<<<<

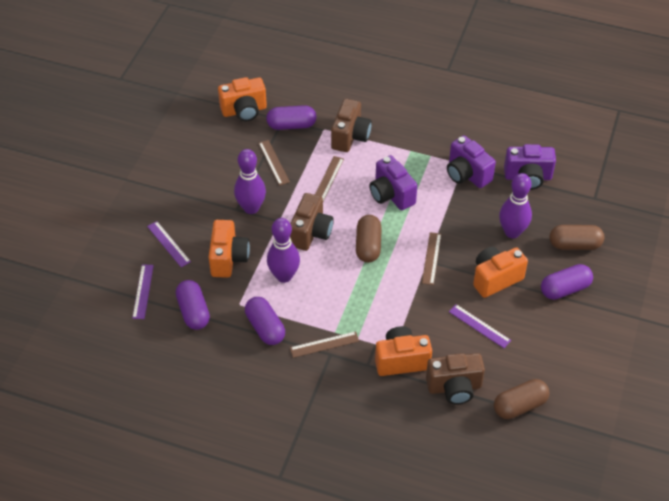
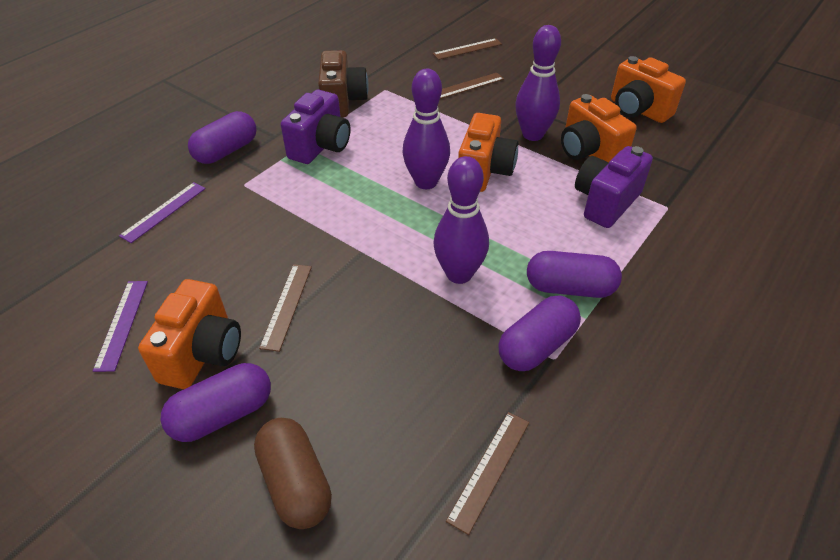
brown camera: 3 -> 1
brown capsule: 3 -> 1
purple camera: 3 -> 2
purple ruler: 3 -> 2

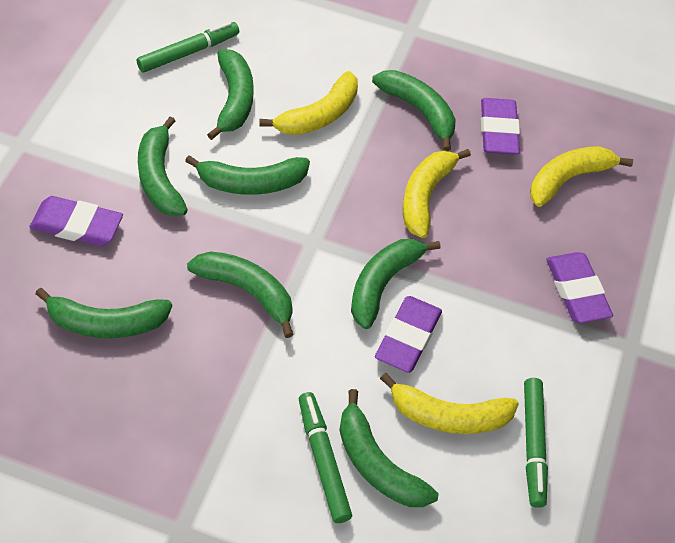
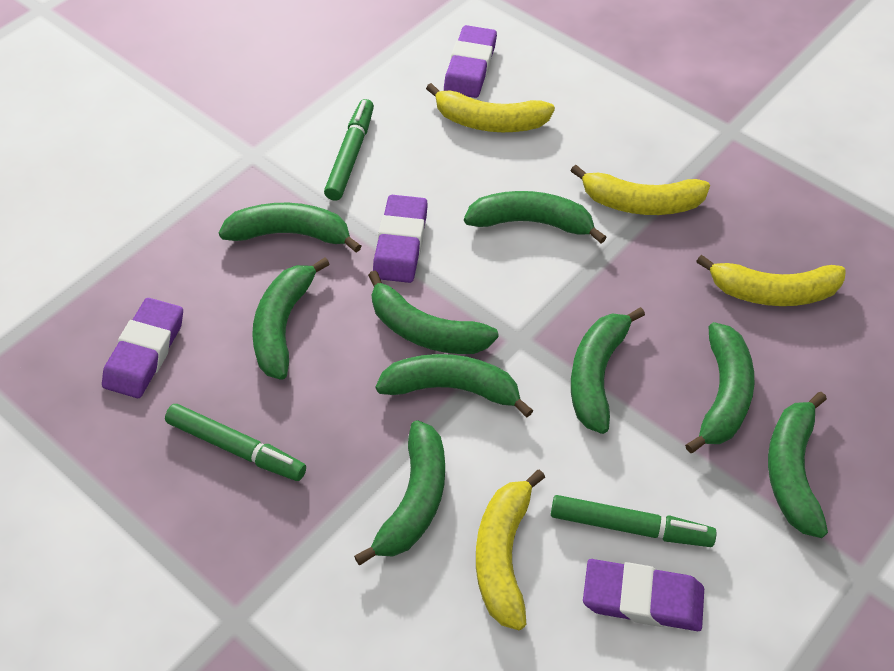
green banana: 8 -> 9

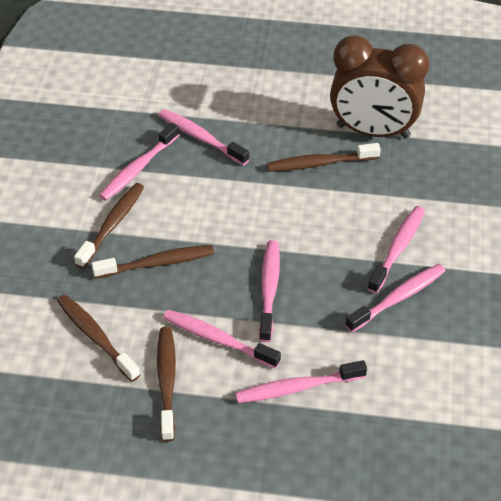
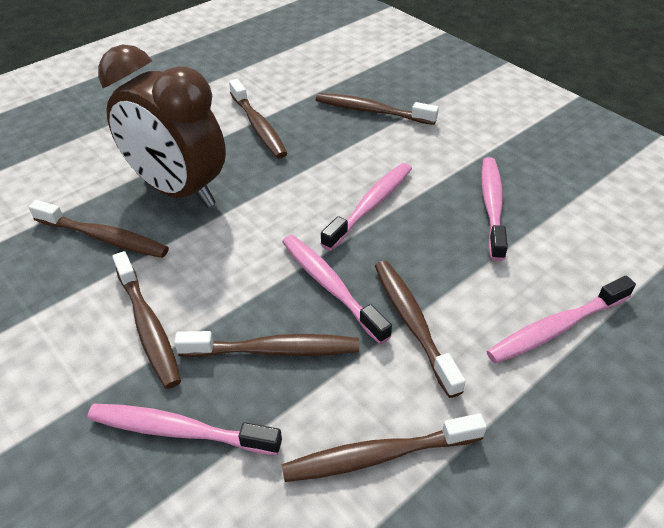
brown toothbrush: 5 -> 7
pink toothbrush: 7 -> 5

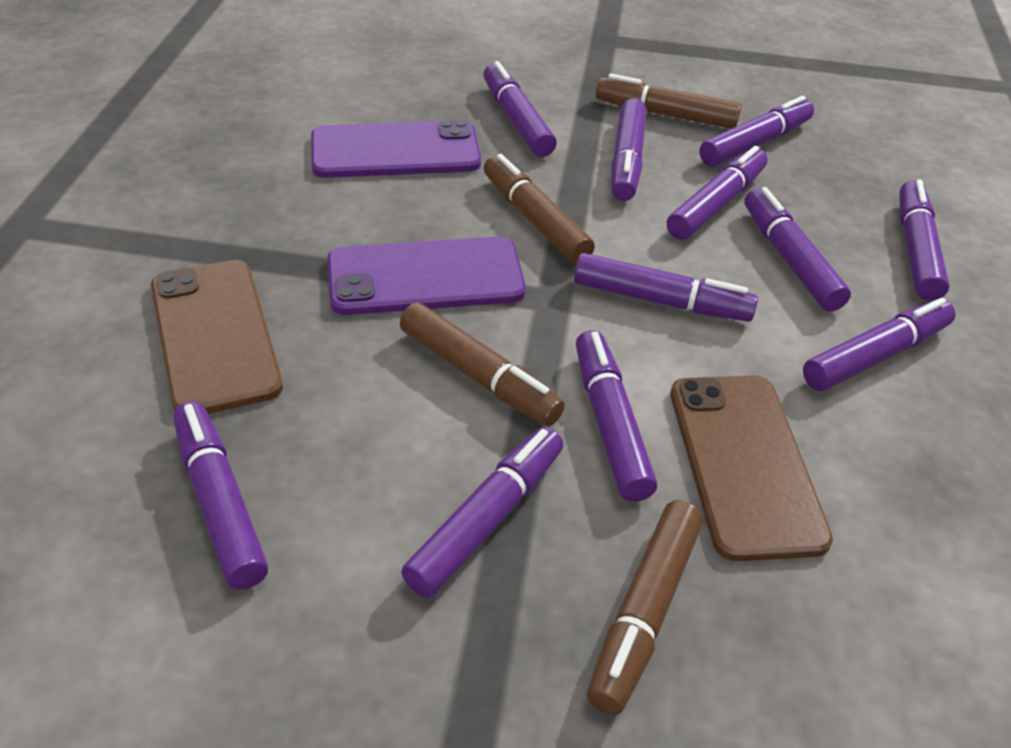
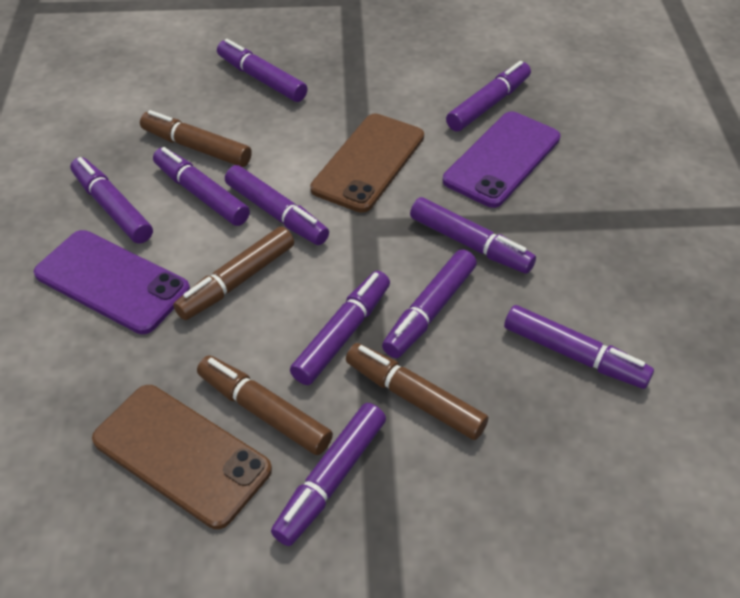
purple marker: 11 -> 10

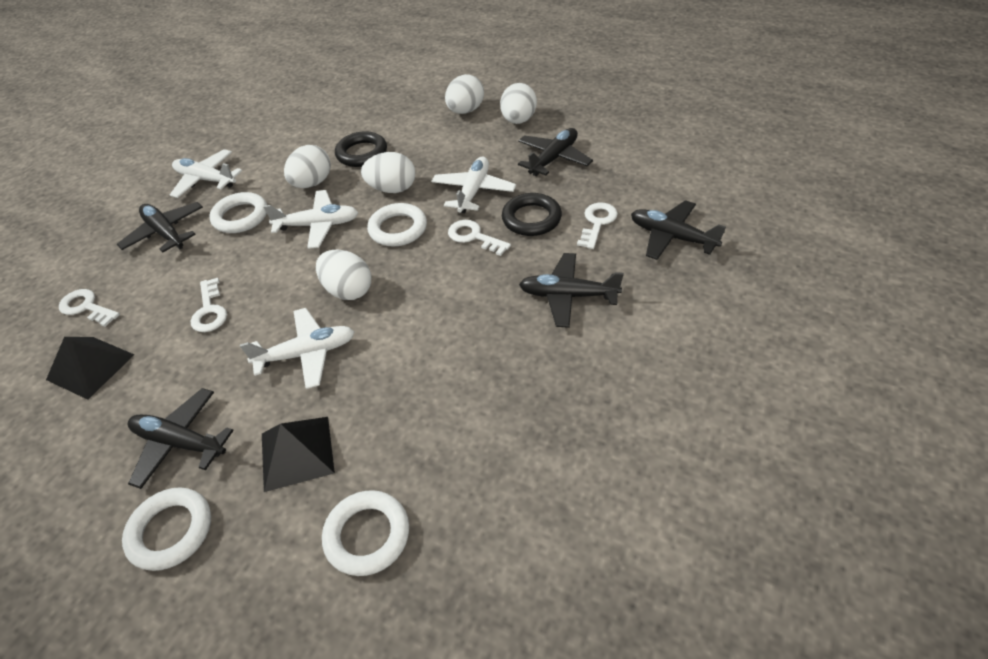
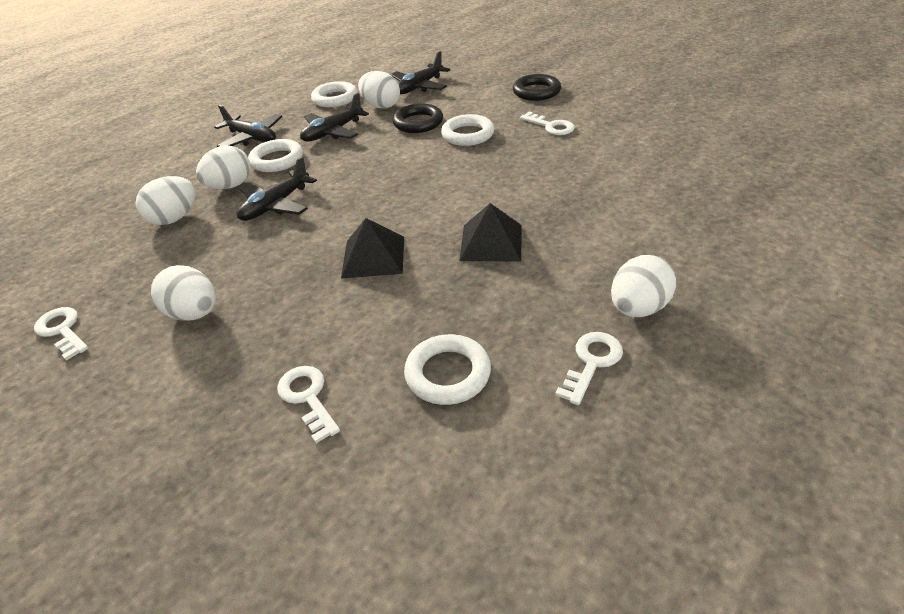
black plane: 5 -> 4
white plane: 4 -> 0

>>>>

- [PROBLEM REQUIREMENTS]:
Would you reproduce the listing above exactly, without any of its images?

- [ANSWER TO THIS EXERCISE]:
brown camera: 3 -> 1
brown capsule: 3 -> 1
purple camera: 3 -> 2
purple ruler: 3 -> 2

green banana: 8 -> 9

brown toothbrush: 5 -> 7
pink toothbrush: 7 -> 5

purple marker: 11 -> 10

black plane: 5 -> 4
white plane: 4 -> 0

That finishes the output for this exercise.